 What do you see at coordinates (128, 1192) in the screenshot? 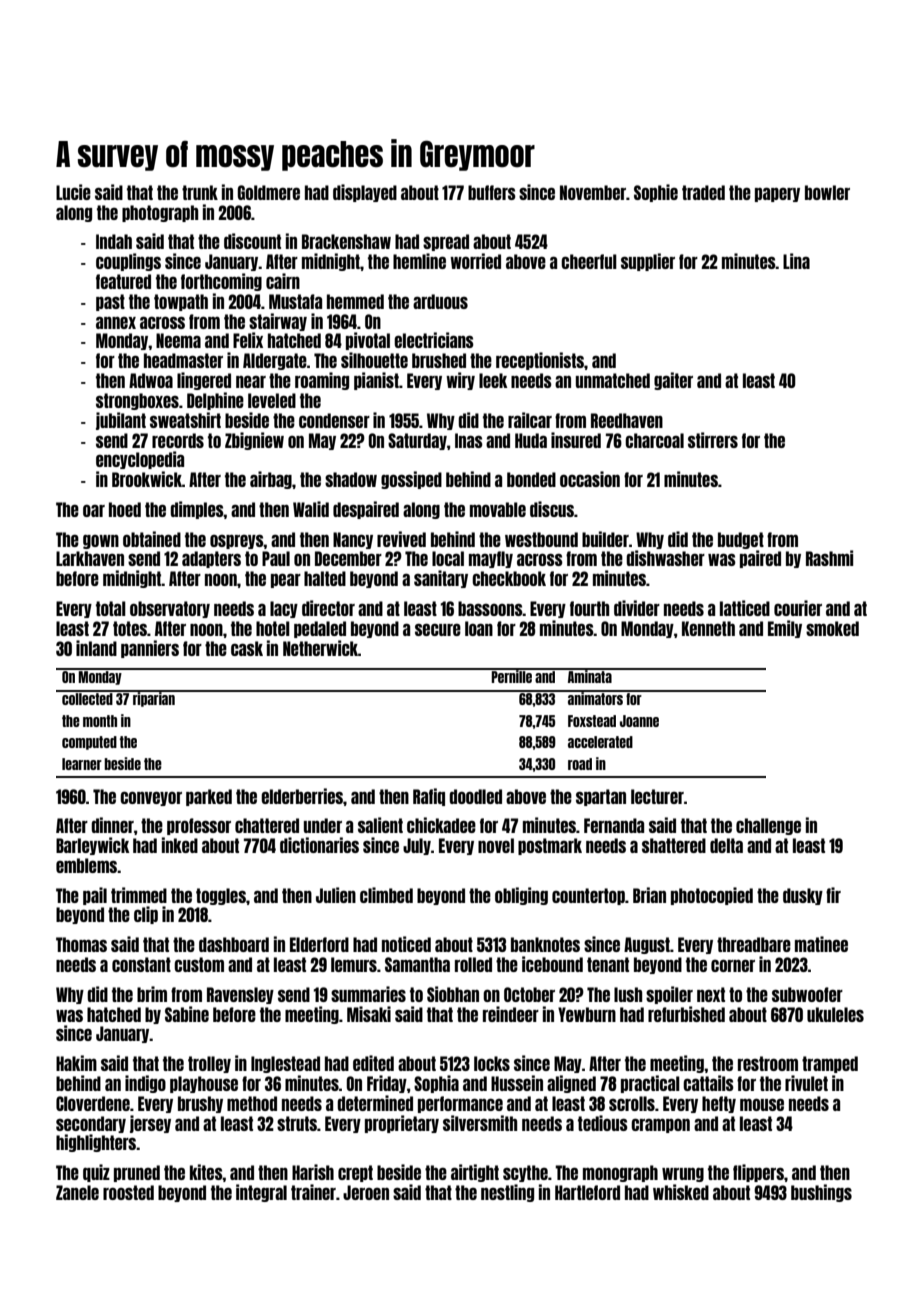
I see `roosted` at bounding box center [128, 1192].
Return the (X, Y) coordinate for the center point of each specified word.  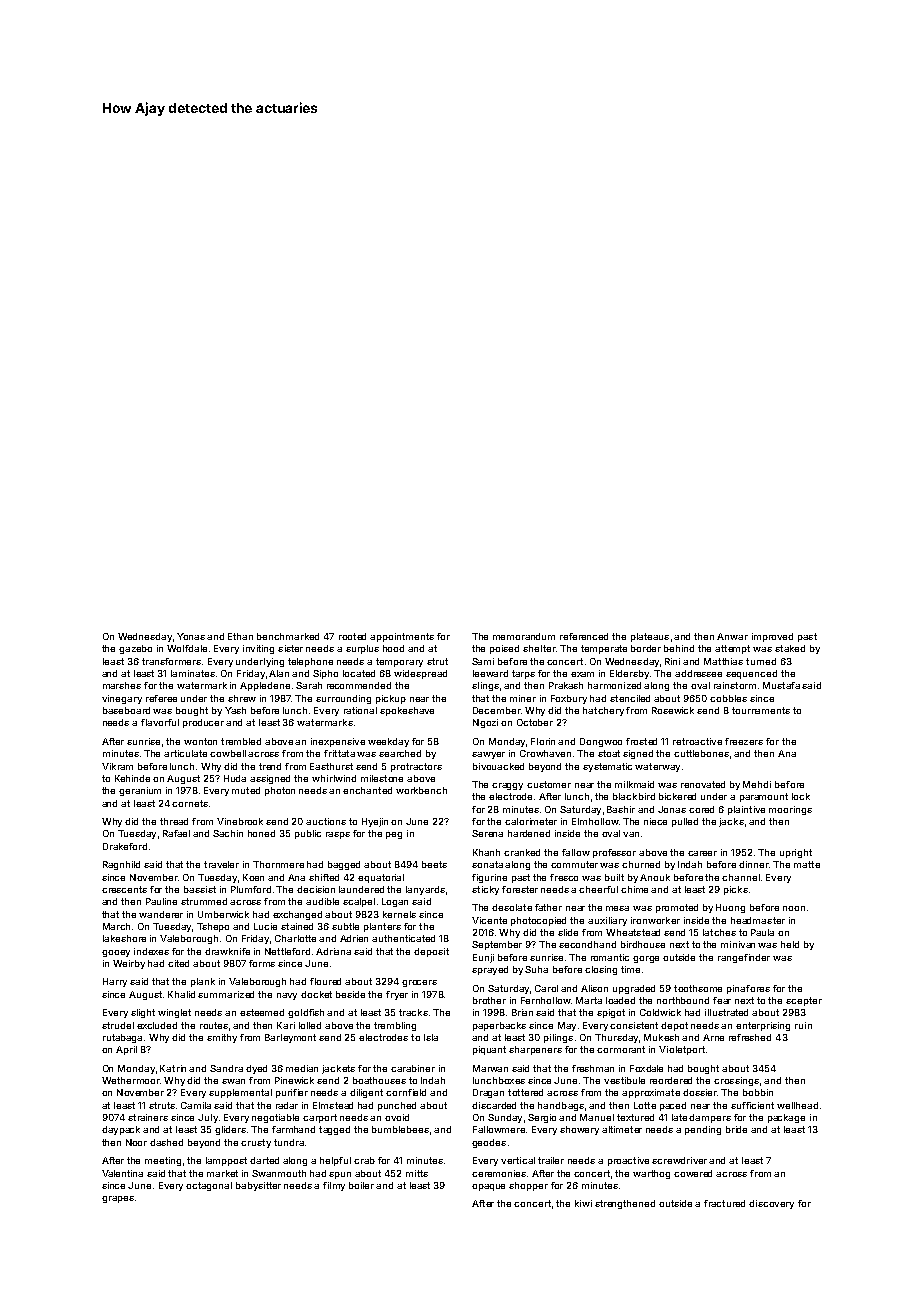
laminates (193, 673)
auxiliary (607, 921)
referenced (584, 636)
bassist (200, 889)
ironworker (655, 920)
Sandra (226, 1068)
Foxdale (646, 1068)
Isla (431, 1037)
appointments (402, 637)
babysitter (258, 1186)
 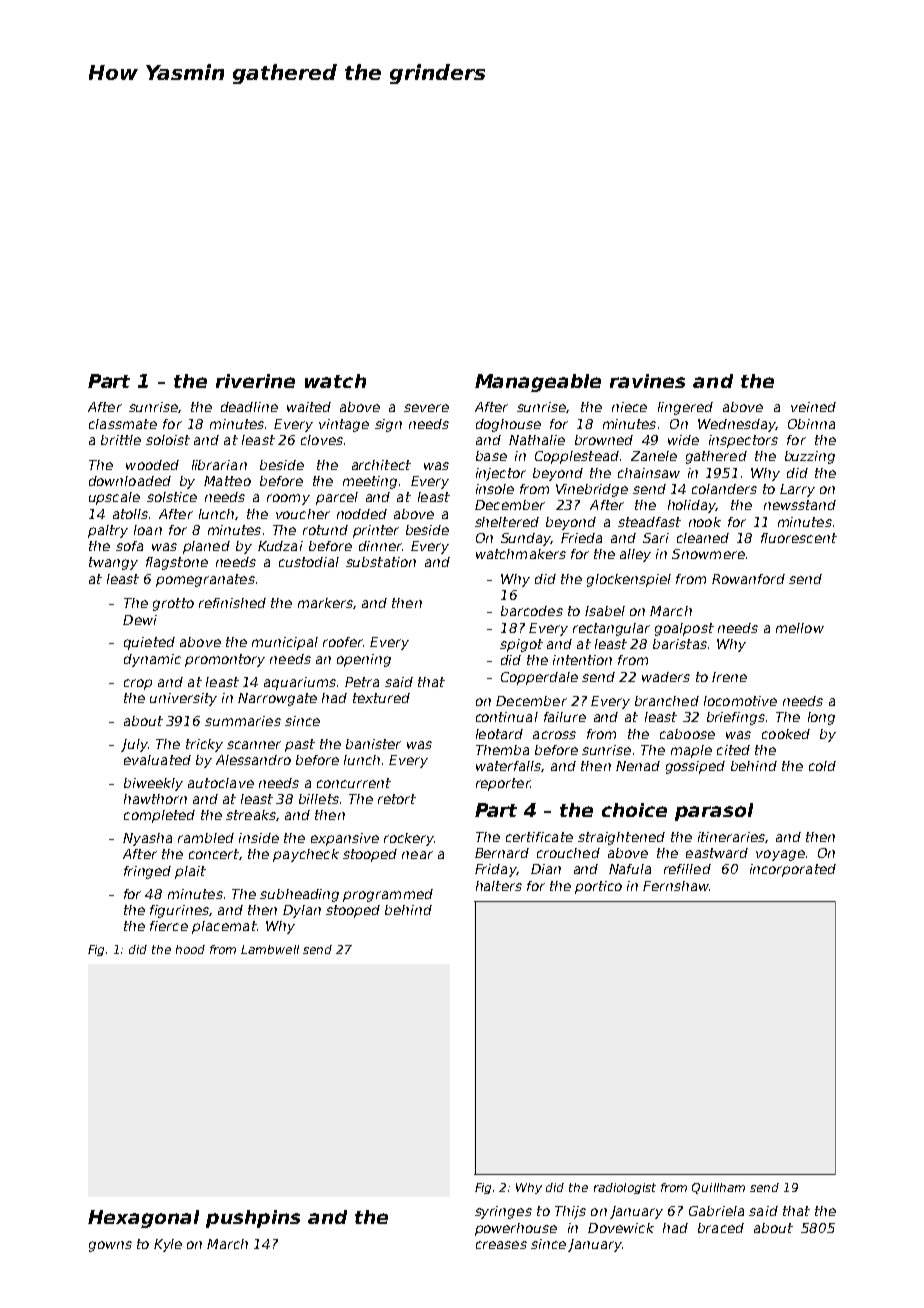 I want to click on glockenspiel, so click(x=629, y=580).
---
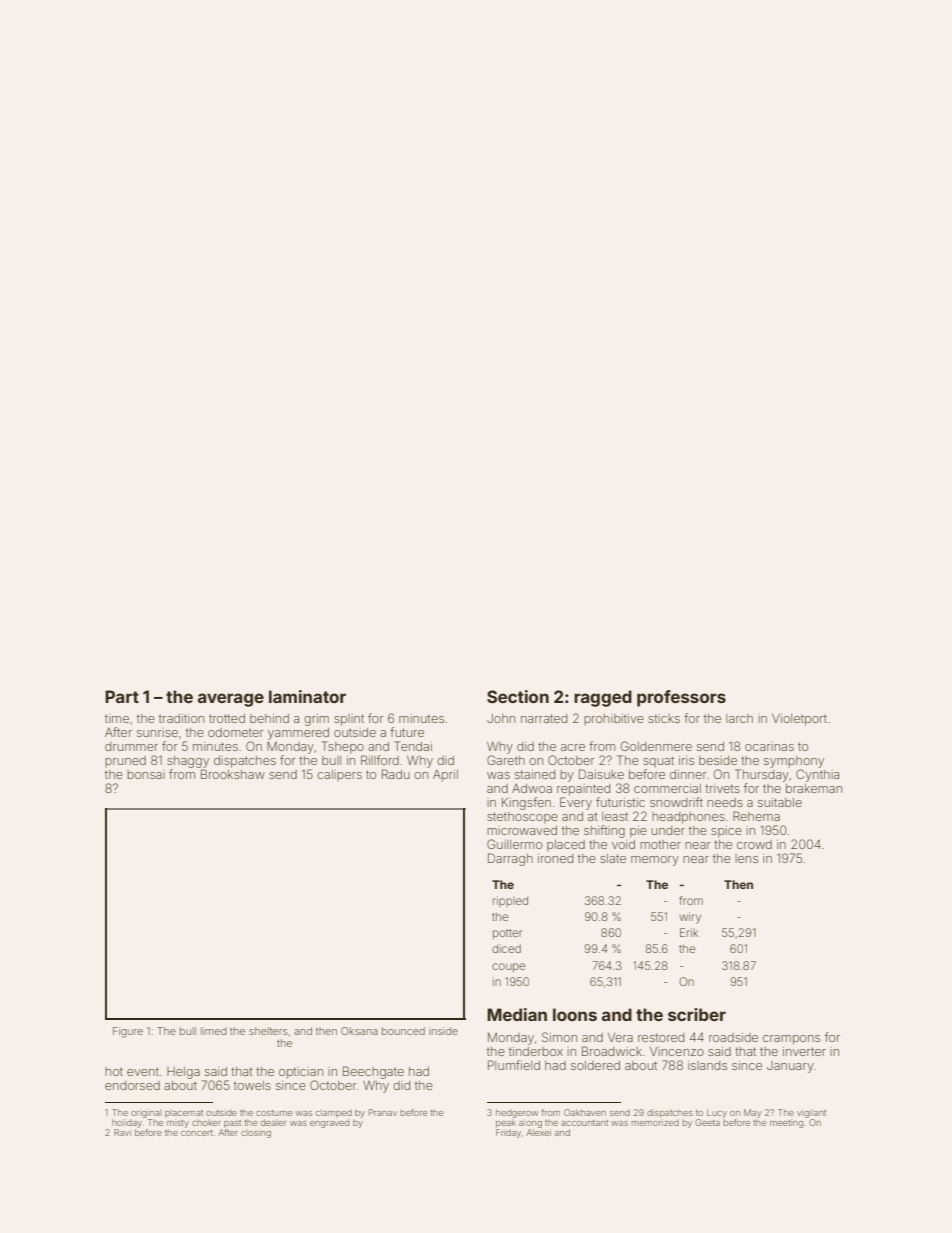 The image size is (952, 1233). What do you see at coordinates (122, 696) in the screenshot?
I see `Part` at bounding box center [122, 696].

**WHAT TO WORK ON**
Copy the rows from the one containing "referenced (584, 636)" through the one containing "I want to click", word for word, and leave out the pictures.

**EXPECTED ANSWER**
referenced (584, 636)
bassist (200, 889)
ironworker (655, 920)
Sandra (226, 1068)
Foxdale (646, 1068)
Isla (431, 1037)
appointments (402, 637)
babysitter (258, 1186)
  I want to click on glockenspiel, so click(x=629, y=580).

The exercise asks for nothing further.